▸ To do: From the entries below, return only the lines starting at the one that contains "none -> grey trophy [518,187,581,261]" and ending at the one that contains "blue pan [226,36,315,98]", exactly as they stand.

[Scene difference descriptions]
_ _ _ _

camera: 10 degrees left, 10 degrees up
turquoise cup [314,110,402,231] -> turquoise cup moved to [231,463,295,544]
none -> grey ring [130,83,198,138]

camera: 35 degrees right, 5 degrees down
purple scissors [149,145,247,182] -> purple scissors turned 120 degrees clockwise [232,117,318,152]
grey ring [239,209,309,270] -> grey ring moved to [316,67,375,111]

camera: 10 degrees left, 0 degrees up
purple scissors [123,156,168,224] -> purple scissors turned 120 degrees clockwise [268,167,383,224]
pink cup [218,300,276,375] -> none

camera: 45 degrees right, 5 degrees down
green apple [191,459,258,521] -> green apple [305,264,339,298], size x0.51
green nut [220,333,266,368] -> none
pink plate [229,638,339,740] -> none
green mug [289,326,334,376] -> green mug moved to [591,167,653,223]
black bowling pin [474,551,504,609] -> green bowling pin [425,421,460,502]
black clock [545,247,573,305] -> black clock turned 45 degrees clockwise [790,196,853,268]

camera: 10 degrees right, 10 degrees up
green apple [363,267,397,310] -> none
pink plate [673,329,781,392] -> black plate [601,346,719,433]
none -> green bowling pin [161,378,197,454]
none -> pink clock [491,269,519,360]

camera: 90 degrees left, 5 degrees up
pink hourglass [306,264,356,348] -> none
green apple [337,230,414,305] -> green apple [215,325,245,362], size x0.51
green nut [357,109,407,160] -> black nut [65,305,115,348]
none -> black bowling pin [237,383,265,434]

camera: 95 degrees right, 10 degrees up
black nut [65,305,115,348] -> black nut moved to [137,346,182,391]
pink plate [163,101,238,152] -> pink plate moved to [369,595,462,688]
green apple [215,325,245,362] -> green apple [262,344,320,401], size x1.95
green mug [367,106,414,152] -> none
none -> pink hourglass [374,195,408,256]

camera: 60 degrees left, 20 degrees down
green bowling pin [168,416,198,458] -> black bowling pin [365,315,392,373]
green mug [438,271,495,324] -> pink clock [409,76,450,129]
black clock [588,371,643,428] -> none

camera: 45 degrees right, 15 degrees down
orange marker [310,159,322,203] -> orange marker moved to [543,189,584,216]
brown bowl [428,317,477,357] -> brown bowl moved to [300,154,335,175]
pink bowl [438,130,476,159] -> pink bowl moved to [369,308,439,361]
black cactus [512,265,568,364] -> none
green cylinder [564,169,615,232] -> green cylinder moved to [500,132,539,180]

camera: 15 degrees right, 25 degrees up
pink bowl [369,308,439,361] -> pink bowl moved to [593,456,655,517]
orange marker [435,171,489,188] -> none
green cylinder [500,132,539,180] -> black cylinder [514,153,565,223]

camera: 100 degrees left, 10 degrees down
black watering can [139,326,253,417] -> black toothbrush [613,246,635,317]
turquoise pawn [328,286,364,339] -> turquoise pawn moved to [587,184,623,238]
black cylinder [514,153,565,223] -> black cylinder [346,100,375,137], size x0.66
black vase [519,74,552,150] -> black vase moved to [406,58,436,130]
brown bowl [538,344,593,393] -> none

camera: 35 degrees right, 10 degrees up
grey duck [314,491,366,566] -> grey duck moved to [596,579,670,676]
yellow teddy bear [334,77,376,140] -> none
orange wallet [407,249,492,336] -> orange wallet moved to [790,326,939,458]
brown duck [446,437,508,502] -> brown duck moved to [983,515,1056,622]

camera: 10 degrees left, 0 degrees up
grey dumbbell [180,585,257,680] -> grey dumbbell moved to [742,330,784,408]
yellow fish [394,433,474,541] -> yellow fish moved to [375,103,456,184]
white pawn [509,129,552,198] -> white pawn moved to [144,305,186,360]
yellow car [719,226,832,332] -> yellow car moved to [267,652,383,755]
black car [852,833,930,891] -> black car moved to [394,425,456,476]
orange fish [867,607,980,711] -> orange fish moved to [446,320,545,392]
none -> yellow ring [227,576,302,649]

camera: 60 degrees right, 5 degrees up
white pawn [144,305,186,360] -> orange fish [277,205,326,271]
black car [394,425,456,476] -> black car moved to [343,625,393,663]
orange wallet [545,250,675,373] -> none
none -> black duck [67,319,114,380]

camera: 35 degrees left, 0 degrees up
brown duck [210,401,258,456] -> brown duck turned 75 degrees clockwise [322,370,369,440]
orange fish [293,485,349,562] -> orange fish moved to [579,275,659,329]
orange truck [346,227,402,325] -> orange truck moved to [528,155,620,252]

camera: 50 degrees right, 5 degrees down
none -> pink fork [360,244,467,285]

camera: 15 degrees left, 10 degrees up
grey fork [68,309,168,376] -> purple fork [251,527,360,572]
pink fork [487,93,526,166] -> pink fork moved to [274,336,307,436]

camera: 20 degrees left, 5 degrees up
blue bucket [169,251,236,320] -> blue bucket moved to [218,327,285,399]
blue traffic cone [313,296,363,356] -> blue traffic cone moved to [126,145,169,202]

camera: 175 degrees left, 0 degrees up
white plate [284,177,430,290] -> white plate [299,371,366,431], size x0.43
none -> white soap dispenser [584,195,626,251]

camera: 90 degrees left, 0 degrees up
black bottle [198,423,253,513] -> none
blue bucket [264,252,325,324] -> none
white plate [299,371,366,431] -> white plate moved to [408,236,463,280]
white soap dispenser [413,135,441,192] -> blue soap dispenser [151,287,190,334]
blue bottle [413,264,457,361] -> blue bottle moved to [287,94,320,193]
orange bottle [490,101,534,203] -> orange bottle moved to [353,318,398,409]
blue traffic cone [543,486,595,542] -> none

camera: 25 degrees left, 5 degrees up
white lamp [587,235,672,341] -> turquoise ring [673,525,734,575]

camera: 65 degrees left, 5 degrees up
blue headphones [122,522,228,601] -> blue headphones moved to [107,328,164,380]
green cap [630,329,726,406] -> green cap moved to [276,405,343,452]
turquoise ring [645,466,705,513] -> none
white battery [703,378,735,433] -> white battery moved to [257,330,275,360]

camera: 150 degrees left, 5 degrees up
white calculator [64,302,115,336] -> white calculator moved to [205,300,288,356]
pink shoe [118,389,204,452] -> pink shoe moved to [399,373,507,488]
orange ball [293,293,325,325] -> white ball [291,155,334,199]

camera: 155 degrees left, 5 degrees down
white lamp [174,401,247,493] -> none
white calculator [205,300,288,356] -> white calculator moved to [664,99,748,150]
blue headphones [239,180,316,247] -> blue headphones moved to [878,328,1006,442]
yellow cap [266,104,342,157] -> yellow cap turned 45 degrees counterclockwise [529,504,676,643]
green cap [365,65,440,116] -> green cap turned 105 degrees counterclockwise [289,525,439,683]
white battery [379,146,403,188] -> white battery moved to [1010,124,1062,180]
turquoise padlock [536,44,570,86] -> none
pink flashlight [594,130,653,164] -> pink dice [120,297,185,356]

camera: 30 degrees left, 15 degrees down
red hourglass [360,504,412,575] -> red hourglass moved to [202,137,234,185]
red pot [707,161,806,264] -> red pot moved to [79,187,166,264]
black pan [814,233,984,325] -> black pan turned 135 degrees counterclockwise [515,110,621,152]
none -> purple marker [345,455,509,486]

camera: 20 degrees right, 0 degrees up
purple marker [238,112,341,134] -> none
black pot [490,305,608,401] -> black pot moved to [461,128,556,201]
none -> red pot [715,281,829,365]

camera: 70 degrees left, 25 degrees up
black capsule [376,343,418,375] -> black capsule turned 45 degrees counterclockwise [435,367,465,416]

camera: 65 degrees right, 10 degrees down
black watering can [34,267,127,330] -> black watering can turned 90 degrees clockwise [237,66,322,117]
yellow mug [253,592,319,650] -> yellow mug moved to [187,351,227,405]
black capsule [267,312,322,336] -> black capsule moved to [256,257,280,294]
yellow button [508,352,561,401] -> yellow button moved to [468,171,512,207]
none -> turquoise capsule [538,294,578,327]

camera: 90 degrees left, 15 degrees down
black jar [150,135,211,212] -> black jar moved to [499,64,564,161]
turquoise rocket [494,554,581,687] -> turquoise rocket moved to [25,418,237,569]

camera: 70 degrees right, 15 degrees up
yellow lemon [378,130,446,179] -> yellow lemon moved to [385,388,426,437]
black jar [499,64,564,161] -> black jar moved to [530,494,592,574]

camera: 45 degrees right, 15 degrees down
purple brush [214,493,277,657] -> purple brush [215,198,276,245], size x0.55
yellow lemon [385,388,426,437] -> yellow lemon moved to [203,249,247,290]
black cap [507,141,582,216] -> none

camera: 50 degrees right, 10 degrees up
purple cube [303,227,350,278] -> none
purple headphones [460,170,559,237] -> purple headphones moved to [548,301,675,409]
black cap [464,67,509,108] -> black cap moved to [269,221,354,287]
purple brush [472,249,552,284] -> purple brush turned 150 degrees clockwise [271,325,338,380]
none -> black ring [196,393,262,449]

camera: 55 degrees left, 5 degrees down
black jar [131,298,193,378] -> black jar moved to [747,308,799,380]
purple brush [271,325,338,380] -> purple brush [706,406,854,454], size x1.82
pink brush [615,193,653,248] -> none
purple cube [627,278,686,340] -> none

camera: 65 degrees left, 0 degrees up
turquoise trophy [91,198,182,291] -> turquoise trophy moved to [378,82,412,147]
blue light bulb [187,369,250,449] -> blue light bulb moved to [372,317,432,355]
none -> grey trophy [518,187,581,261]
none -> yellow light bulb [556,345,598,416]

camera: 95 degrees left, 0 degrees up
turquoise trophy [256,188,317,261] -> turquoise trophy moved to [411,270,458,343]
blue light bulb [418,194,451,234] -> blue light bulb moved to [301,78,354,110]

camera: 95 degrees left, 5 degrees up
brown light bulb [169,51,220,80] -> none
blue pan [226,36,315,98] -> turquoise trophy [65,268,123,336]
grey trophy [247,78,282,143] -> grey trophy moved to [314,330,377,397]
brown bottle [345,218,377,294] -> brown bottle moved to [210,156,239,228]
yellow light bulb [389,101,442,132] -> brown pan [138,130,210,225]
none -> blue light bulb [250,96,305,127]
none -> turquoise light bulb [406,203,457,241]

_ _ _ _

▸ Response:
none -> grey trophy [518,187,581,261]
none -> yellow light bulb [556,345,598,416]

camera: 95 degrees left, 0 degrees up
turquoise trophy [256,188,317,261] -> turquoise trophy moved to [411,270,458,343]
blue light bulb [418,194,451,234] -> blue light bulb moved to [301,78,354,110]

camera: 95 degrees left, 5 degrees up
brown light bulb [169,51,220,80] -> none
blue pan [226,36,315,98] -> turquoise trophy [65,268,123,336]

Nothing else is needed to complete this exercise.